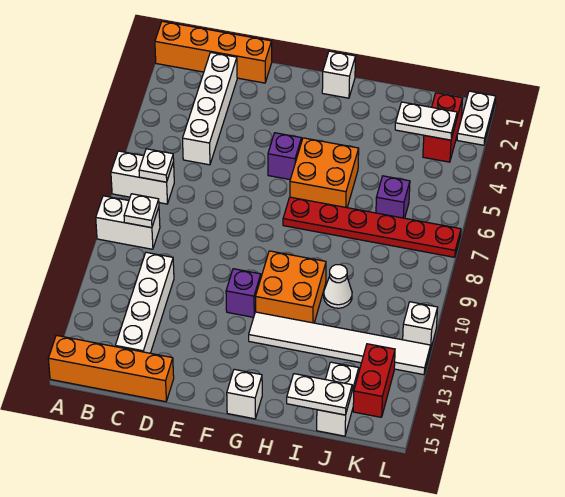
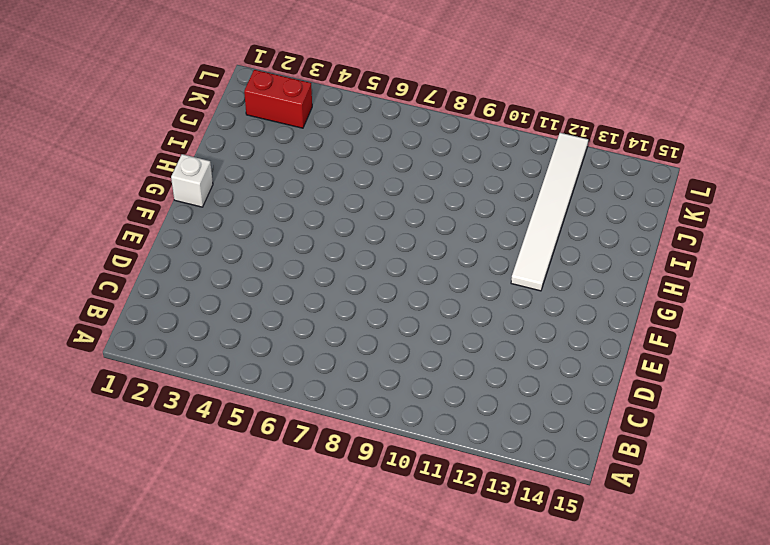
none -> orange brick A1:D1 level 1
none -> white brick A7:B7 level 1
none -> white brick A9:B9 level 1

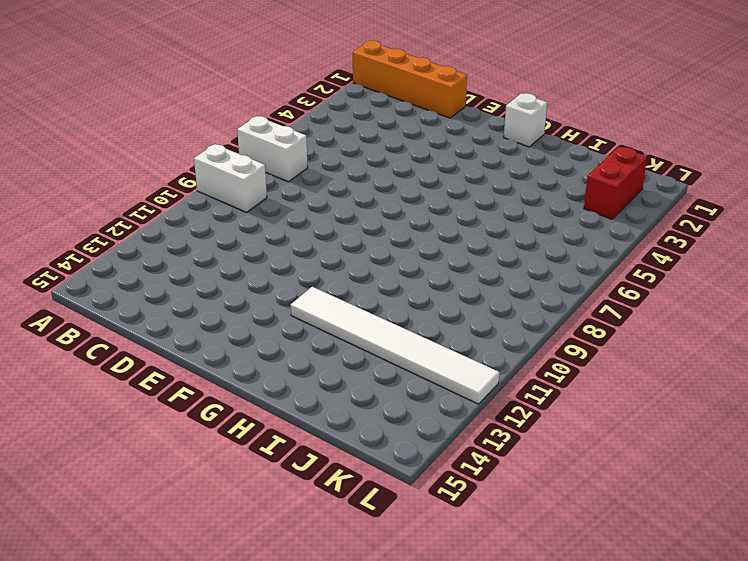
none -> orange brick A15:D15 level 1
none -> white brick C2:C5 level 1
none -> white brick C11:C14 level 1

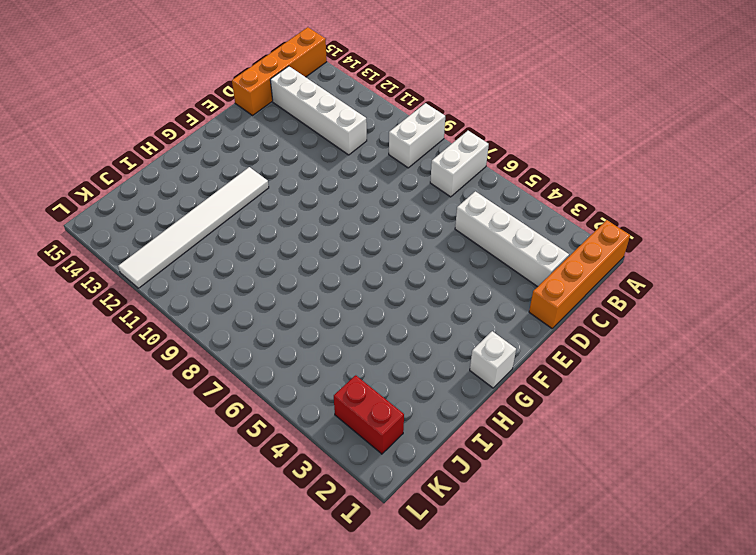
none -> purple brick F5 level 1
none -> purple brick F11 level 1
none -> orange brick G5:H6 level 1

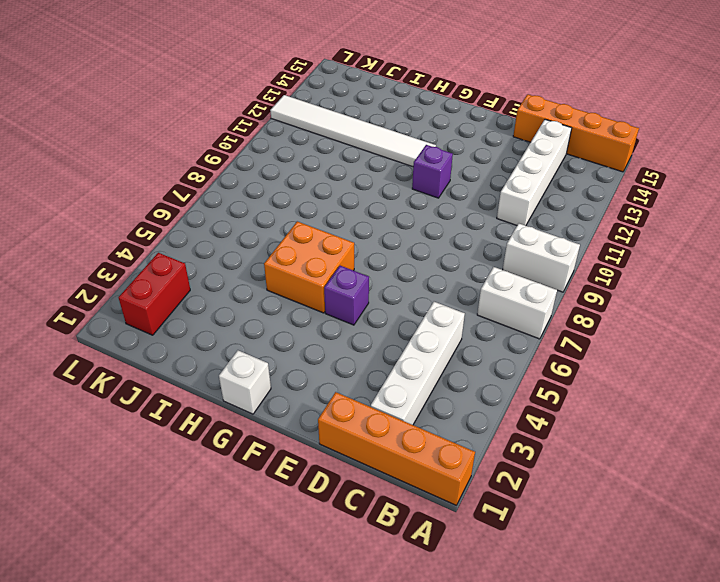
none -> red plate G7:L7 level 1
none -> orange brick G10:H11 level 1
none -> white brick G15 level 1

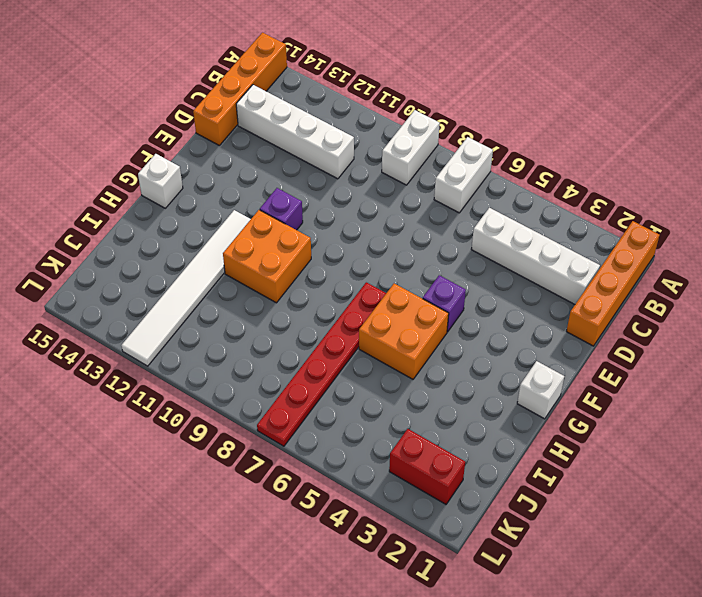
none -> white cone I10 level 1
none -> purple brick J6 level 1
none -> white brick J14:J15 level 1

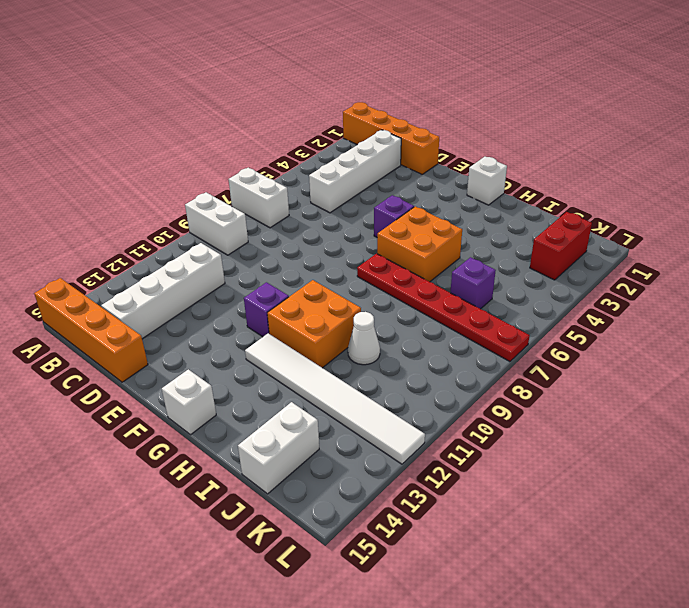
none -> red brick K13:K14 level 1
none -> white plate L1:L2 level 1
none -> white brick L11 level 1

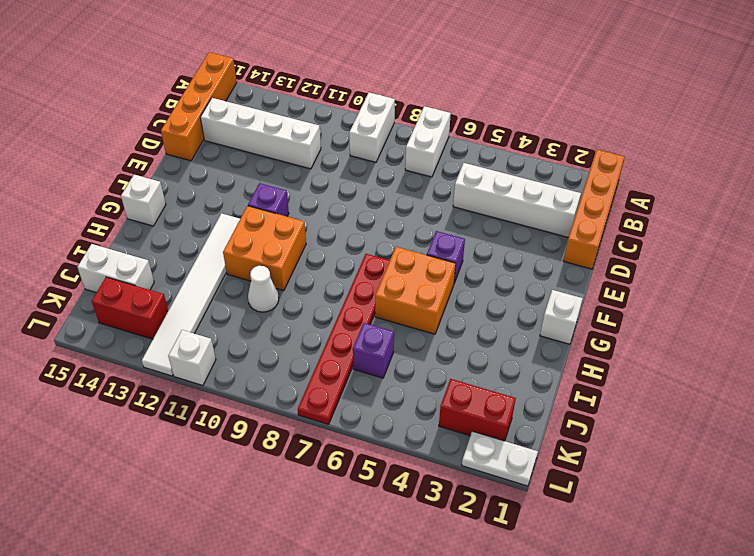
none -> white plate B7 level 2
none -> white plate B9 level 2
none -> white plate I15:J15 level 2

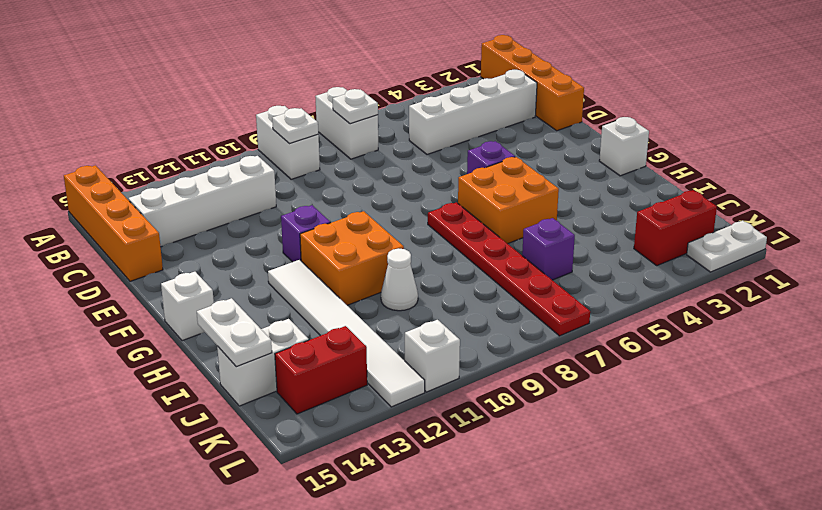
none -> white plate J3:K3 level 2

________

> **Your objective**: Your task is to retype the listing exactly, without its pictures.

> **Exercise response**:
none -> orange brick A1:D1 level 1
none -> white brick A7:B7 level 1
none -> white brick A9:B9 level 1

none -> orange brick A15:D15 level 1
none -> white brick C2:C5 level 1
none -> white brick C11:C14 level 1

none -> purple brick F5 level 1
none -> purple brick F11 level 1
none -> orange brick G5:H6 level 1

none -> red plate G7:L7 level 1
none -> orange brick G10:H11 level 1
none -> white brick G15 level 1

none -> white cone I10 level 1
none -> purple brick J6 level 1
none -> white brick J14:J15 level 1

none -> red brick K13:K14 level 1
none -> white plate L1:L2 level 1
none -> white brick L11 level 1

none -> white plate B7 level 2
none -> white plate B9 level 2
none -> white plate I15:J15 level 2

none -> white plate J3:K3 level 2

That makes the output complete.